### Task objective
Word for word, set down every line of the entries below from the line with "pink brick B5:B6" to the line with "none -> lime brick K3:K4 level 1", including both, and no other line.

### Materials provided
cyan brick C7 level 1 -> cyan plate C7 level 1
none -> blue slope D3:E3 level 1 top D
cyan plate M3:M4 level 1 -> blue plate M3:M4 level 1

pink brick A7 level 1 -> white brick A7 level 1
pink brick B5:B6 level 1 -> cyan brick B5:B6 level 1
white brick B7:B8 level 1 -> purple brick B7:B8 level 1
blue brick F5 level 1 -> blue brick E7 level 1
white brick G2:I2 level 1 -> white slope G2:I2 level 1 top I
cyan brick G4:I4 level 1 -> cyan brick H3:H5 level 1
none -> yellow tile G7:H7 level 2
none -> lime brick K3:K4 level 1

* * *

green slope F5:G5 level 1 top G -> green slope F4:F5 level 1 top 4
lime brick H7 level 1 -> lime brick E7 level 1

* * *

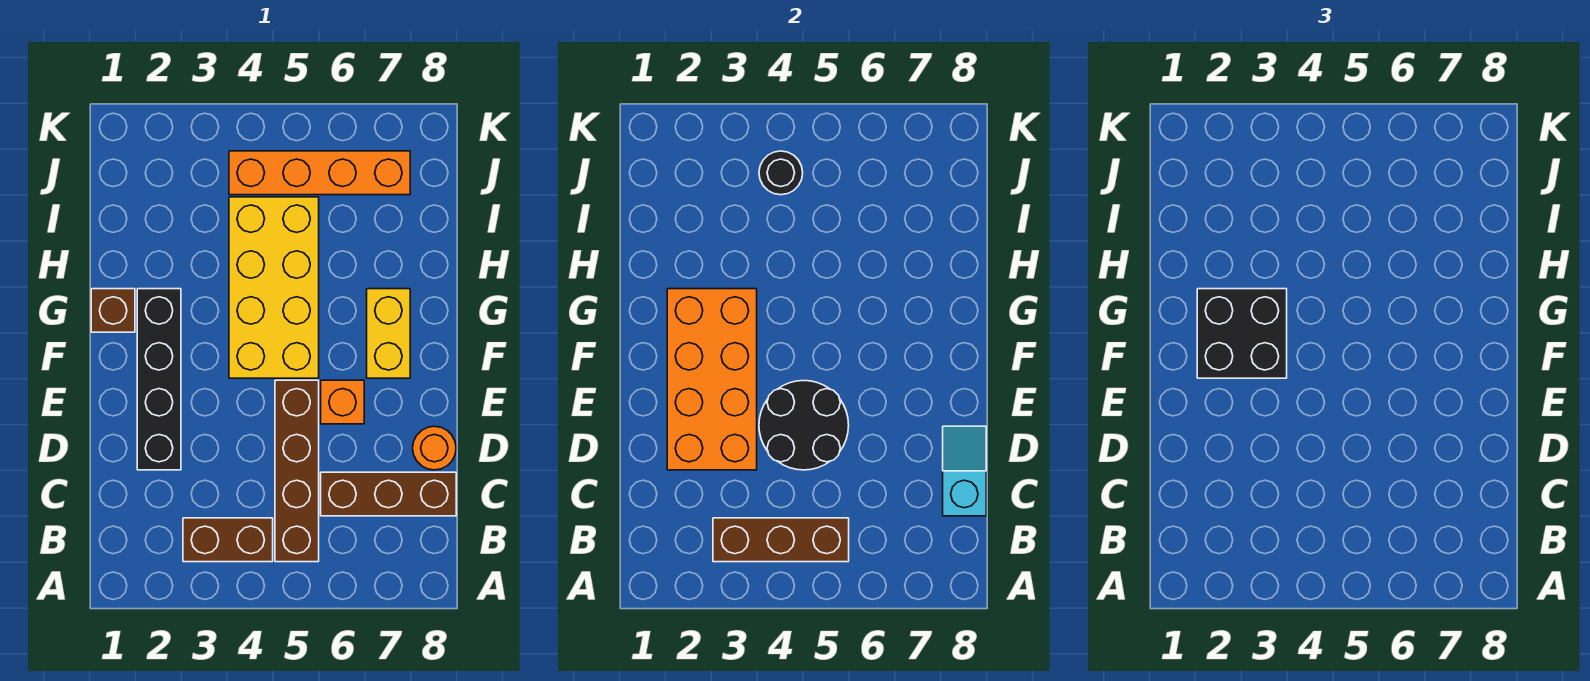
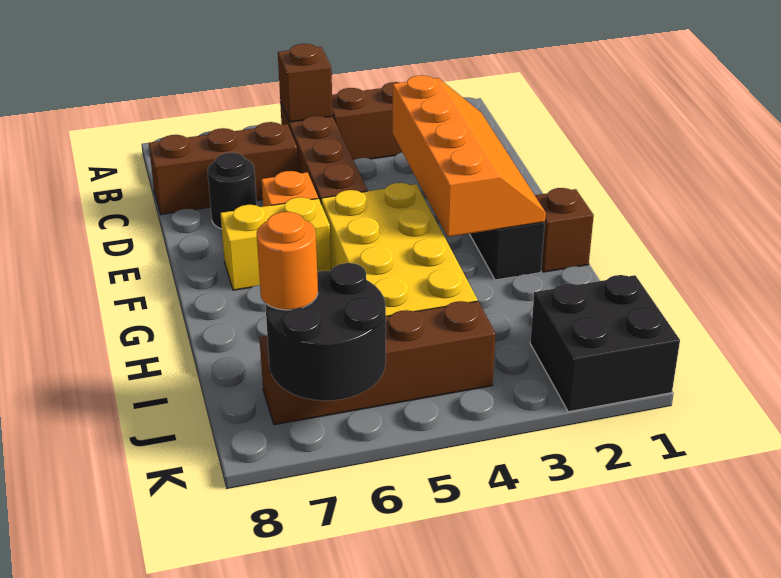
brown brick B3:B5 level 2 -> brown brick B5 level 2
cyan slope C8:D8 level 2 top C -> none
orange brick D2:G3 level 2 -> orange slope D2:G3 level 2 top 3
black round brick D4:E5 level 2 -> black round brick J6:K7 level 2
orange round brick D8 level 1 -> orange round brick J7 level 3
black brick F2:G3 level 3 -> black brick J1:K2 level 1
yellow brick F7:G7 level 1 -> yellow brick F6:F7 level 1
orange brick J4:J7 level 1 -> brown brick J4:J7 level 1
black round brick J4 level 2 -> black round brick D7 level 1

### Task solution
pink brick B5:B6 level 1 -> cyan brick B5:B6 level 1
white brick B7:B8 level 1 -> purple brick B7:B8 level 1
blue brick F5 level 1 -> blue brick E7 level 1
white brick G2:I2 level 1 -> white slope G2:I2 level 1 top I
cyan brick G4:I4 level 1 -> cyan brick H3:H5 level 1
none -> yellow tile G7:H7 level 2
none -> lime brick K3:K4 level 1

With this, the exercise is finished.